» **Aim of the exercise**
Leave every picture out. Set down all the lines below exactly.

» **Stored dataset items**
• • • • • • •

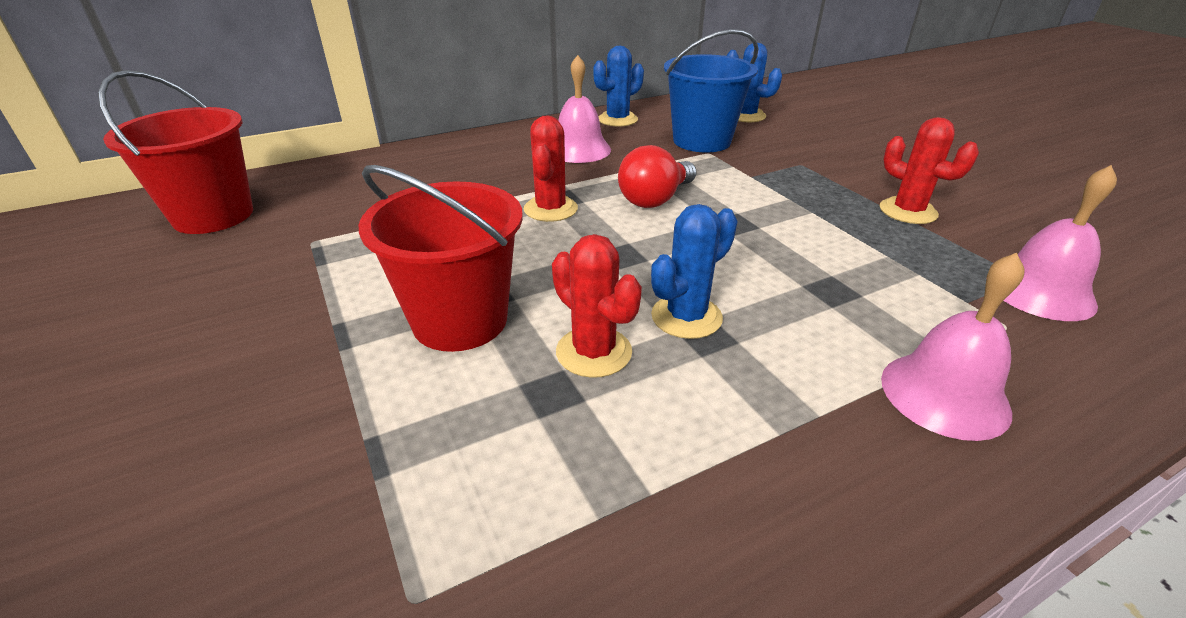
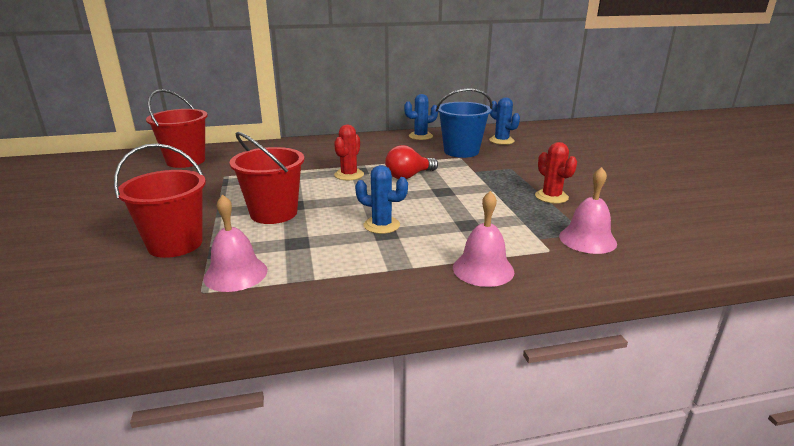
camera: 15 degrees right, 10 degrees down
(277, 449) = (175, 244): none -> red bucket
(579, 149) = (386, 149): pink bell -> pink bell (235, 274)
(594, 352) = (326, 232): red cactus -> none
(686, 317) = (381, 225): blue cactus -> blue cactus turned 45 degrees clockwise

• • • • • • •

» **Answer to this exercise**
camera: 15 degrees right, 10 degrees down
(277, 449) = (175, 244): none -> red bucket
(579, 149) = (386, 149): pink bell -> pink bell (235, 274)
(594, 352) = (326, 232): red cactus -> none
(686, 317) = (381, 225): blue cactus -> blue cactus turned 45 degrees clockwise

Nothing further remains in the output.